▶ _Exercise requirements_
Your answer must be the full set of records, copied exactly, with no pictures in it.

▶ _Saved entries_
+---+

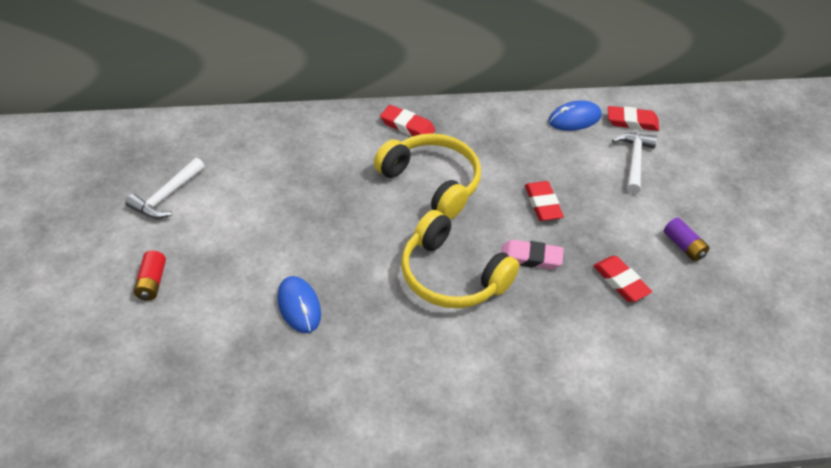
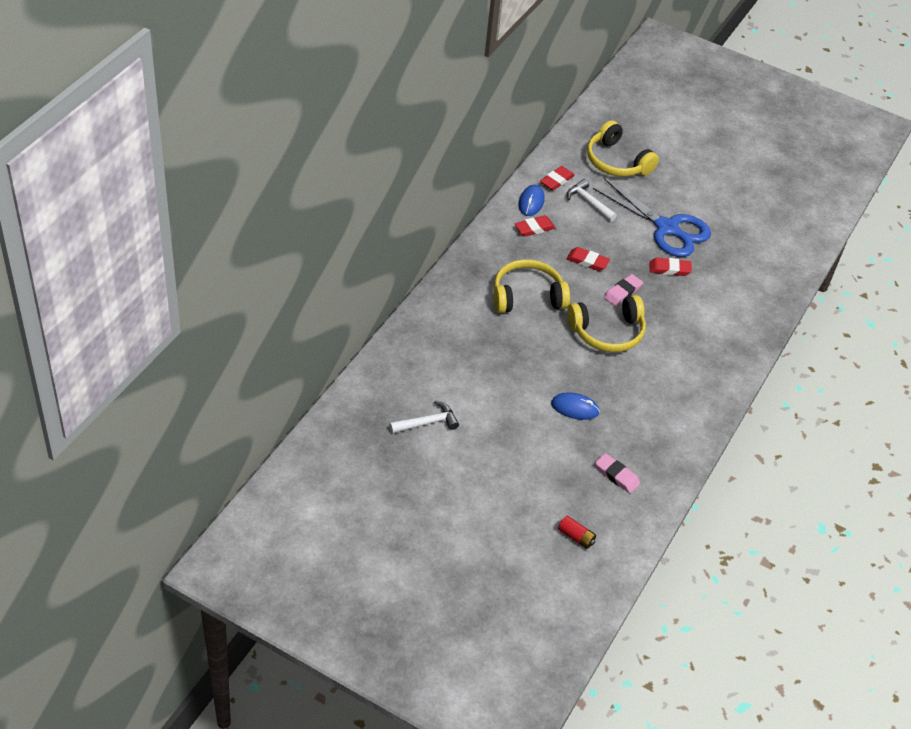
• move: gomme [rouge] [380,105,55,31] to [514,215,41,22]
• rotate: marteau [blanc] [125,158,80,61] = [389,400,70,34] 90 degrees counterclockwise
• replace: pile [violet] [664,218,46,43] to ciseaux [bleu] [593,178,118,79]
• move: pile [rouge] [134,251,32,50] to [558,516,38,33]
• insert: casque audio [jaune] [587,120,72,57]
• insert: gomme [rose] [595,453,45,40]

+---+

▶ _Exercise result_
• move: gomme [rouge] [380,105,55,31] to [514,215,41,22]
• rotate: marteau [blanc] [125,158,80,61] = [389,400,70,34] 90 degrees counterclockwise
• replace: pile [violet] [664,218,46,43] to ciseaux [bleu] [593,178,118,79]
• move: pile [rouge] [134,251,32,50] to [558,516,38,33]
• insert: casque audio [jaune] [587,120,72,57]
• insert: gomme [rose] [595,453,45,40]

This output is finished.